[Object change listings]
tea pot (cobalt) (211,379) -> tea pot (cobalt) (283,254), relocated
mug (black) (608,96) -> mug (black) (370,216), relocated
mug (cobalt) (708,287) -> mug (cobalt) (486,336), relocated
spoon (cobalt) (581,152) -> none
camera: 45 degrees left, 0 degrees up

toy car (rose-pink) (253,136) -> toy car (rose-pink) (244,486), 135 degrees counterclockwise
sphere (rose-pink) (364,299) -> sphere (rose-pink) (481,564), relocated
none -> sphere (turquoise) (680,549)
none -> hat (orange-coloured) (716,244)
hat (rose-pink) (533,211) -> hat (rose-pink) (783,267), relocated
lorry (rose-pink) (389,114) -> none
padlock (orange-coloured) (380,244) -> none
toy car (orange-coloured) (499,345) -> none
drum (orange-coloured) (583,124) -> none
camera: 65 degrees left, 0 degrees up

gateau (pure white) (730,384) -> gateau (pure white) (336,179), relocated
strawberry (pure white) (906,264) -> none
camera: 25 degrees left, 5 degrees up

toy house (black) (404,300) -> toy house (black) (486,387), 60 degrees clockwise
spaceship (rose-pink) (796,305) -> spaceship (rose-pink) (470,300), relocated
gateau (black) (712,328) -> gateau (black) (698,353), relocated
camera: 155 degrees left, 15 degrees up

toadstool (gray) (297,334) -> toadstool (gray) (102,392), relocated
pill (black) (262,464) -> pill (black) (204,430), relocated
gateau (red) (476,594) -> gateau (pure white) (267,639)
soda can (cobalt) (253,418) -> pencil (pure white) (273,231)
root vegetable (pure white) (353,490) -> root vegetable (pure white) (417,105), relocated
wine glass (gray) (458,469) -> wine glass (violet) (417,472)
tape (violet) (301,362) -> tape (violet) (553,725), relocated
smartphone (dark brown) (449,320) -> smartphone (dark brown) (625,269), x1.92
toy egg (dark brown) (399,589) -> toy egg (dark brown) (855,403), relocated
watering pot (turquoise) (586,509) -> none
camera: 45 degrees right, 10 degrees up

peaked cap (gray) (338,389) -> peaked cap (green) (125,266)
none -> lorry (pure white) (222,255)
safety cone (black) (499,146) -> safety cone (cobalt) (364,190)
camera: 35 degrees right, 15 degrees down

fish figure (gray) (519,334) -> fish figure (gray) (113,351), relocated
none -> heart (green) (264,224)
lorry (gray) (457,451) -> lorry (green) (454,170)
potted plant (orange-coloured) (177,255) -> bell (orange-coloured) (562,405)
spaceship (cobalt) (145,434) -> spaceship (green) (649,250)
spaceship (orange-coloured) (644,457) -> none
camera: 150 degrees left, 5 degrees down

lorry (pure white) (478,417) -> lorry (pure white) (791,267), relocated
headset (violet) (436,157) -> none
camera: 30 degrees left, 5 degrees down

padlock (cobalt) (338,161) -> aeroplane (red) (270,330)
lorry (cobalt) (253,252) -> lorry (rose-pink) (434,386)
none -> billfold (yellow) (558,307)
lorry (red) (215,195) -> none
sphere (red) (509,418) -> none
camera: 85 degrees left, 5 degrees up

### TASK TO COMPLETE:
Give back exactly the lines from the first line of the records through the line holding "soda can (cobalt)", including both of those lines and leaving out all others.

### TASK ANSWER:
tea pot (cobalt) (211,379) -> tea pot (cobalt) (283,254), relocated
mug (black) (608,96) -> mug (black) (370,216), relocated
mug (cobalt) (708,287) -> mug (cobalt) (486,336), relocated
spoon (cobalt) (581,152) -> none
camera: 45 degrees left, 0 degrees up

toy car (rose-pink) (253,136) -> toy car (rose-pink) (244,486), 135 degrees counterclockwise
sphere (rose-pink) (364,299) -> sphere (rose-pink) (481,564), relocated
none -> sphere (turquoise) (680,549)
none -> hat (orange-coloured) (716,244)
hat (rose-pink) (533,211) -> hat (rose-pink) (783,267), relocated
lorry (rose-pink) (389,114) -> none
padlock (orange-coloured) (380,244) -> none
toy car (orange-coloured) (499,345) -> none
drum (orange-coloured) (583,124) -> none
camera: 65 degrees left, 0 degrees up

gateau (pure white) (730,384) -> gateau (pure white) (336,179), relocated
strawberry (pure white) (906,264) -> none
camera: 25 degrees left, 5 degrees up

toy house (black) (404,300) -> toy house (black) (486,387), 60 degrees clockwise
spaceship (rose-pink) (796,305) -> spaceship (rose-pink) (470,300), relocated
gateau (black) (712,328) -> gateau (black) (698,353), relocated
camera: 155 degrees left, 15 degrees up

toadstool (gray) (297,334) -> toadstool (gray) (102,392), relocated
pill (black) (262,464) -> pill (black) (204,430), relocated
gateau (red) (476,594) -> gateau (pure white) (267,639)
soda can (cobalt) (253,418) -> pencil (pure white) (273,231)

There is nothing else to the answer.